** Information shown follows **

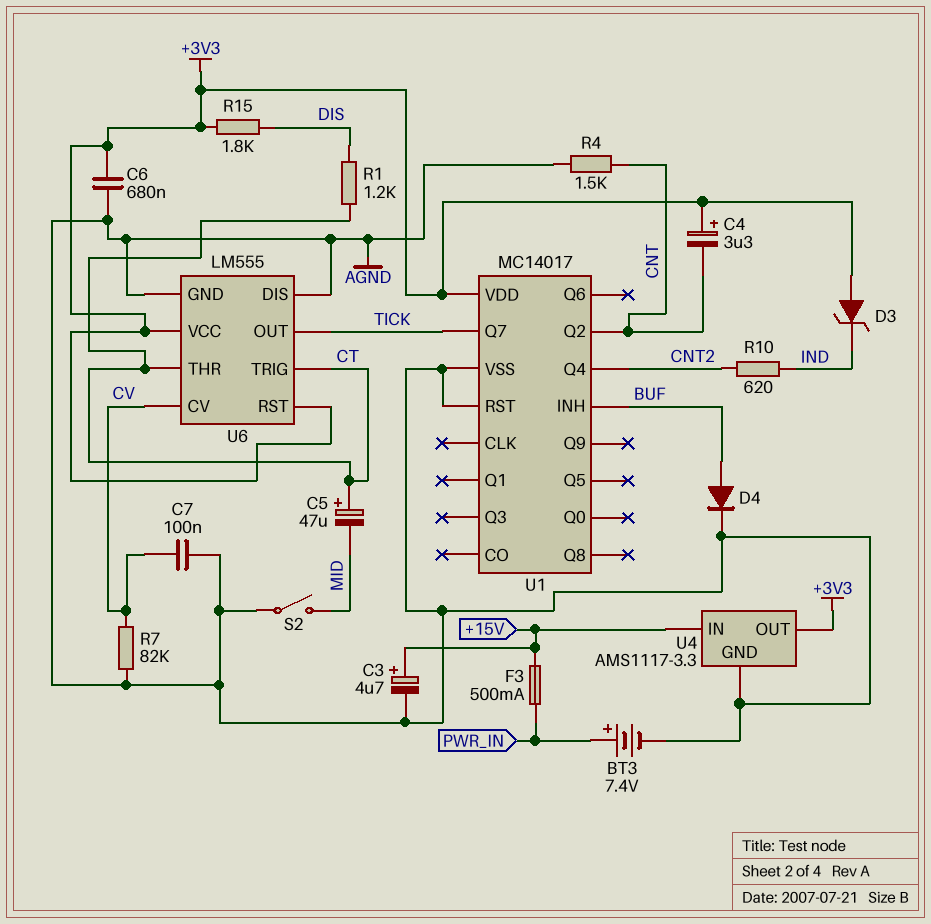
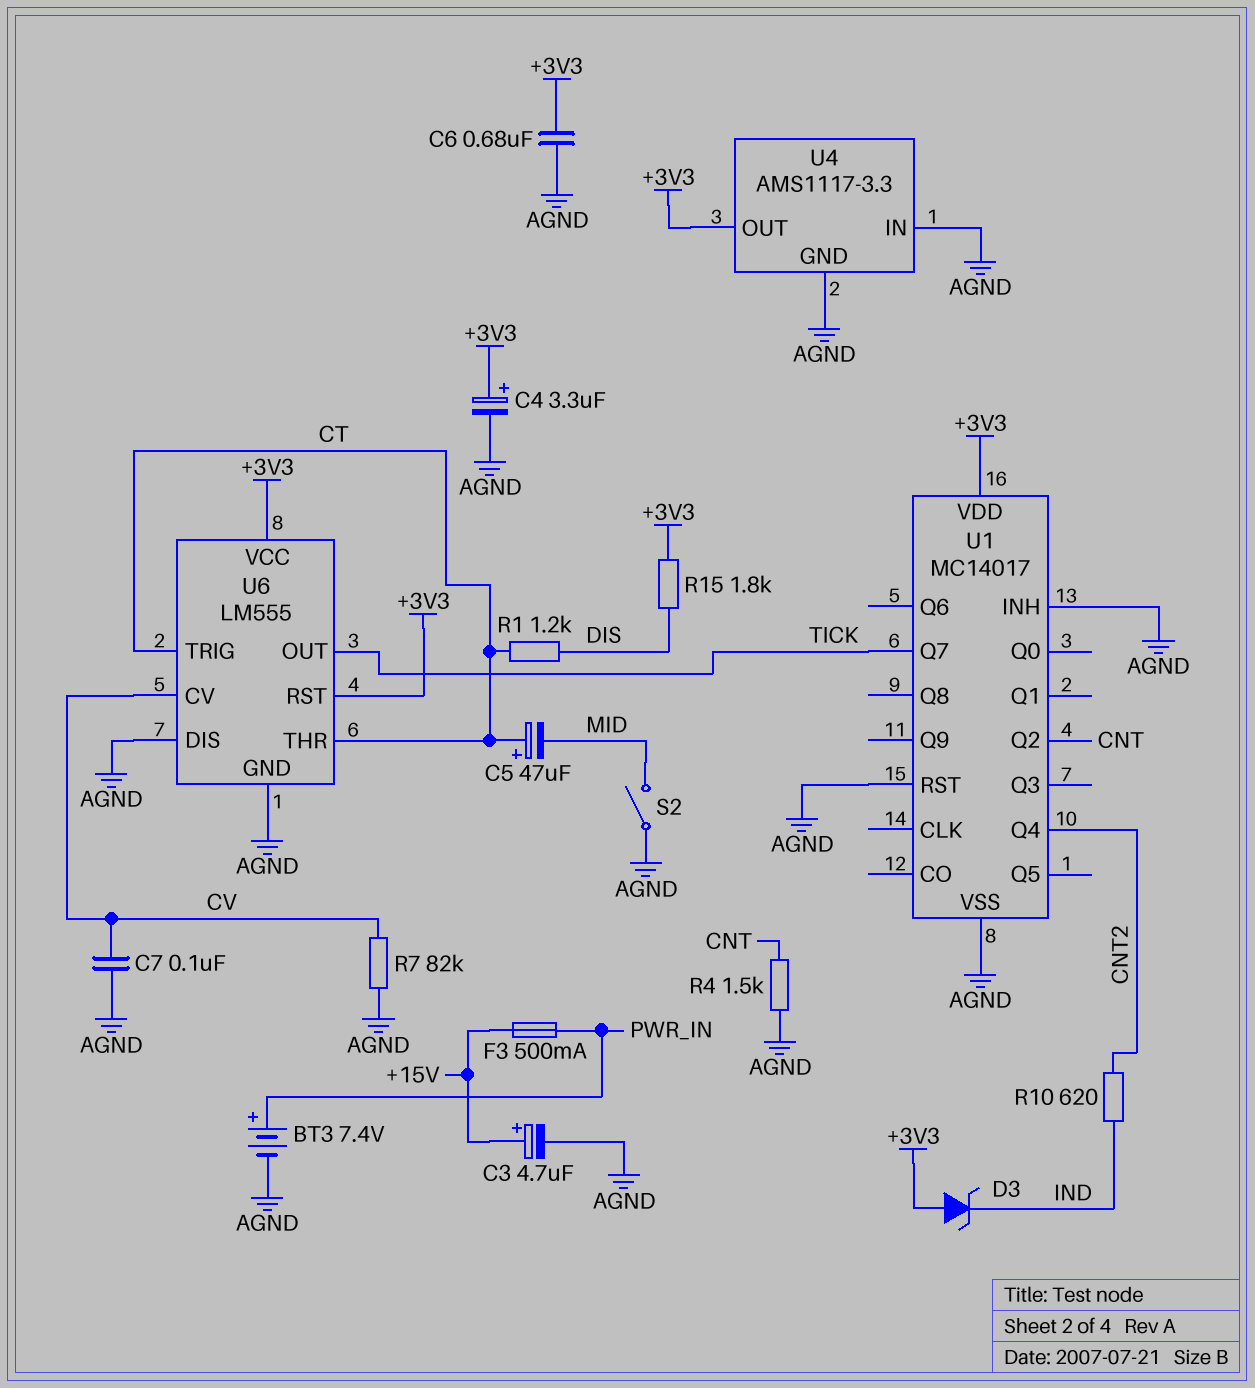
C4: 3.3uF (plus +3V3, minus CNT) -> 3.3uF (plus +3V3, minus AGND)
D4: diode (A BUF, K AGND) -> none
U1 pin INH: BUF -> AGND
U4 pin IN: +15V -> AGND

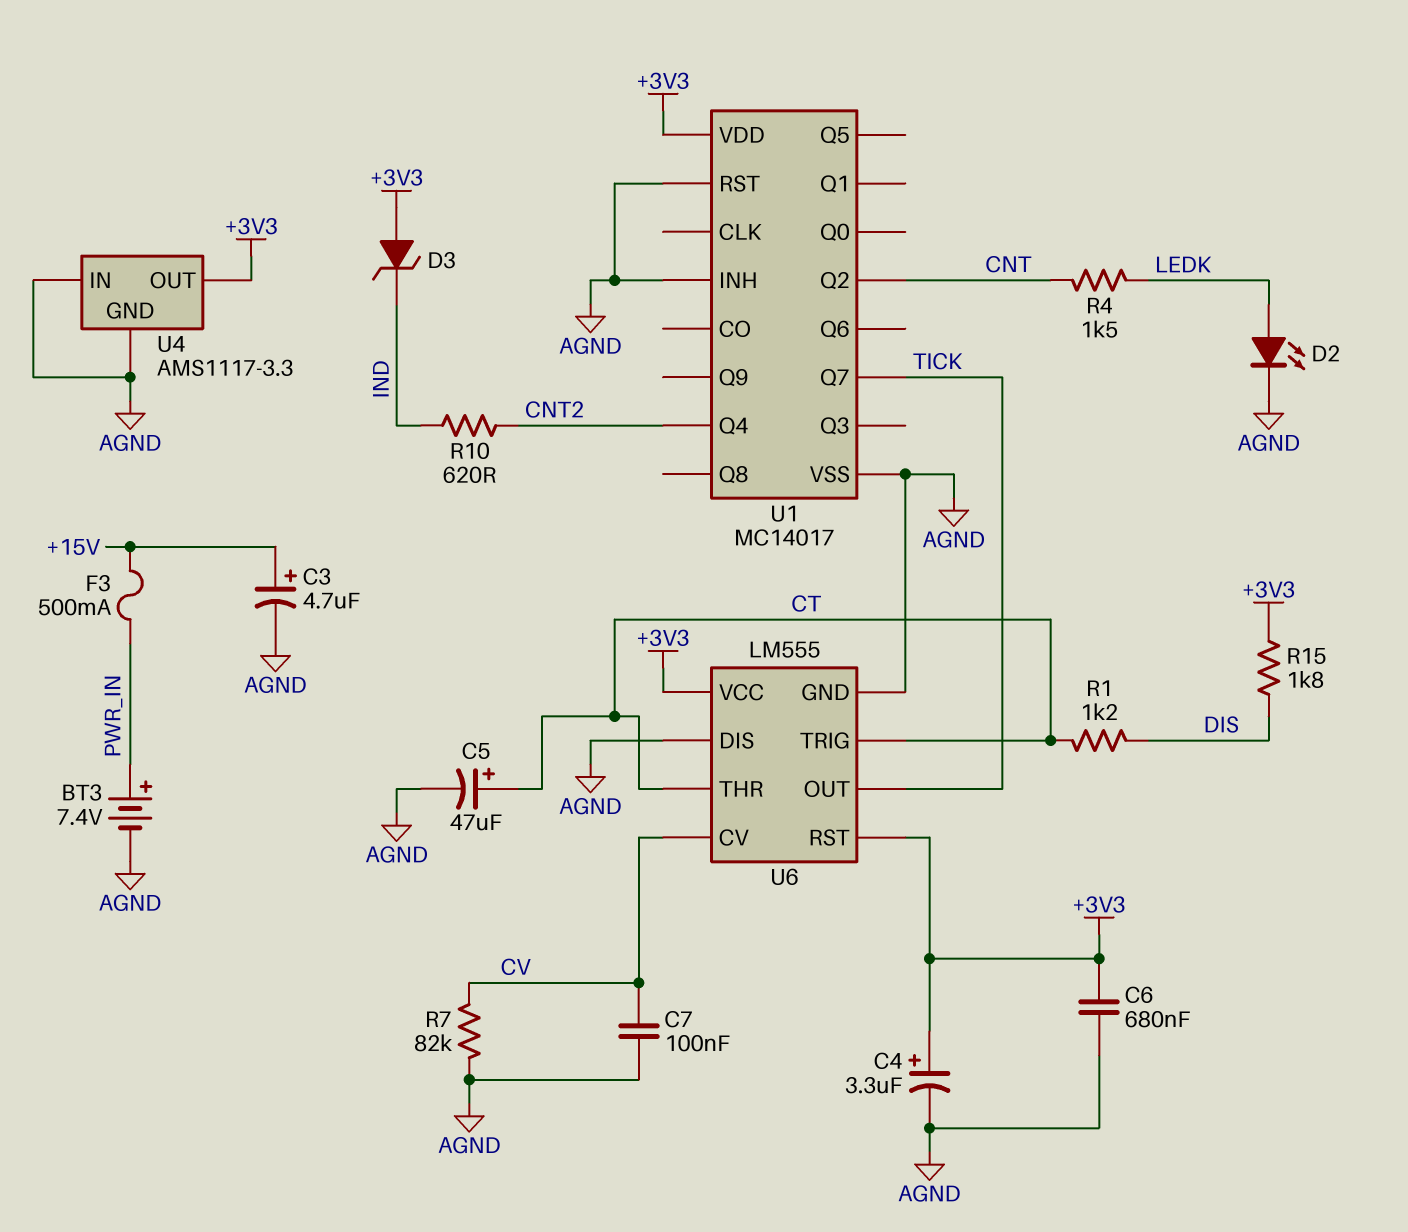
C5: 47uF (plus CT, minus MID) -> 47uF (plus CT, minus AGND)
D2: none -> LED (A LEDK, K AGND)
R4: 1.5k (AGND, CNT) -> 1.5k (CNT, LEDK)
S2: switch (AGND, MID) -> none

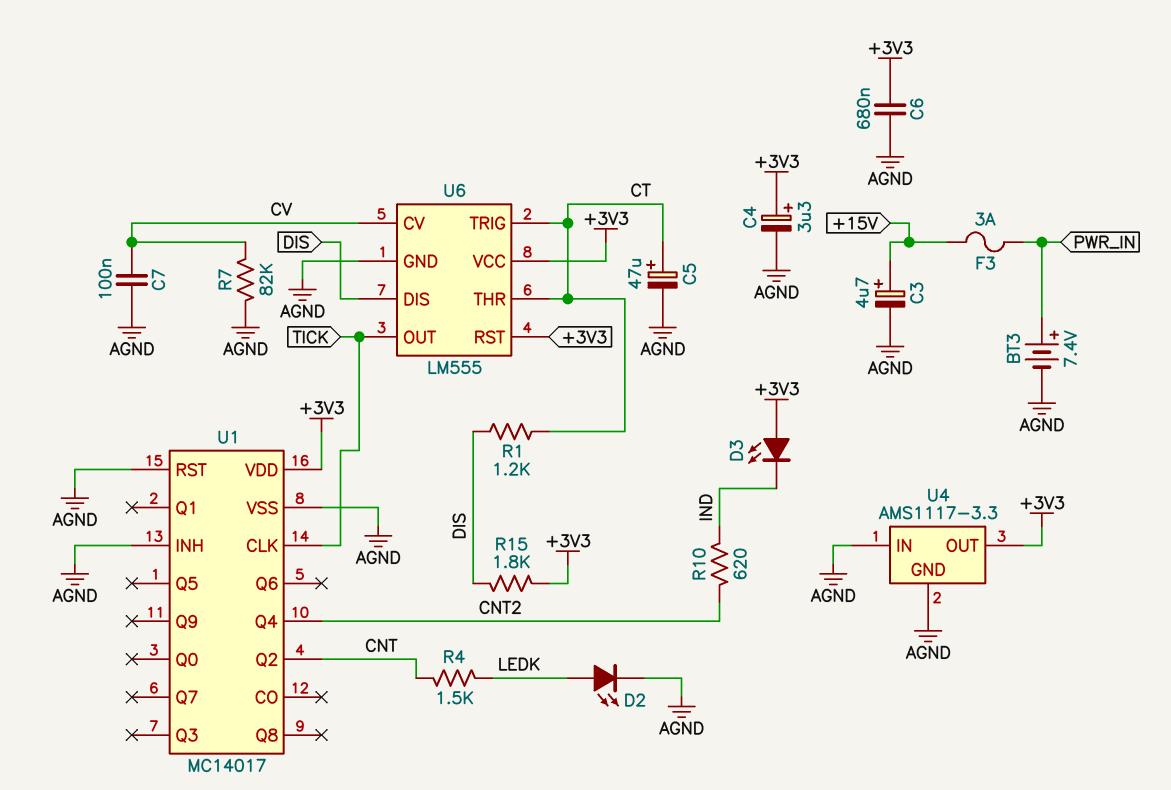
D3: zener (A +3V3, K IND) -> LED (A +3V3, K IND)
F3: 500mA (+15V, PWR_IN) -> 3A (+15V, PWR_IN)
U1 pin CLK: none -> TICK
U1 pin Q7: TICK -> none
U6 pin DIS: AGND -> DIS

** End of Information shown **

* **Your instructions**: Where a line in the listing above includes the string "plus", copy that line.

* **Task result**:
C4: 3.3uF (plus +3V3, minus CNT) -> 3.3uF (plus +3V3, minus AGND)
C5: 47uF (plus CT, minus MID) -> 47uF (plus CT, minus AGND)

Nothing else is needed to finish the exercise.